▶ [EXCERPTED DATA]:

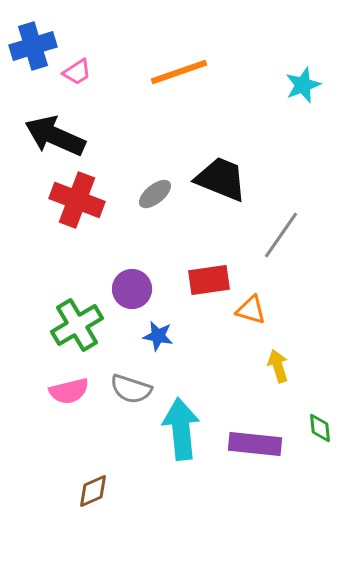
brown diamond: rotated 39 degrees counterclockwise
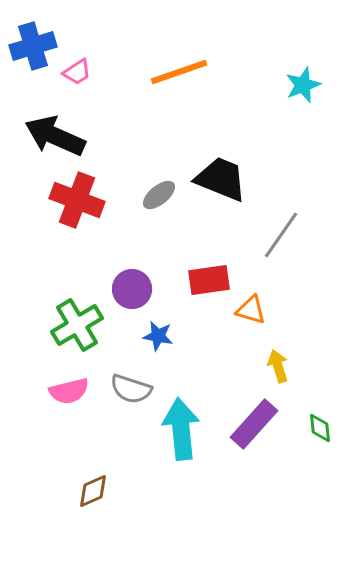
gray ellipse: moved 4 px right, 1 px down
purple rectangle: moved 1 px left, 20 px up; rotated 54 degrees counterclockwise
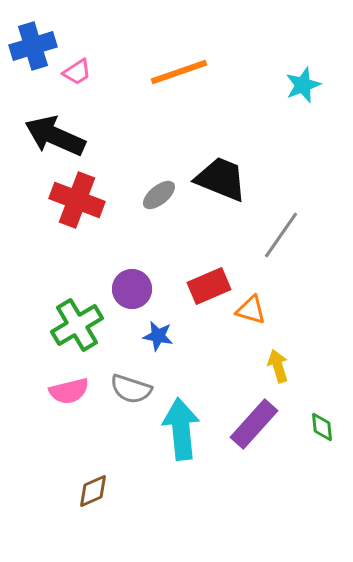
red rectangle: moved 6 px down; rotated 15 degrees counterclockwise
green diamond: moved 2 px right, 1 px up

▶ [DIRECTIVE]:
Arrange every line from the items above into one numbered list, skipping any blank lines. Leave the pictures out of your answer.

▶ [SOLUTION BELOW]:
1. brown diamond: rotated 39 degrees counterclockwise
2. gray ellipse: moved 4 px right, 1 px down
3. purple rectangle: moved 1 px left, 20 px up; rotated 54 degrees counterclockwise
4. red rectangle: moved 6 px down; rotated 15 degrees counterclockwise
5. green diamond: moved 2 px right, 1 px up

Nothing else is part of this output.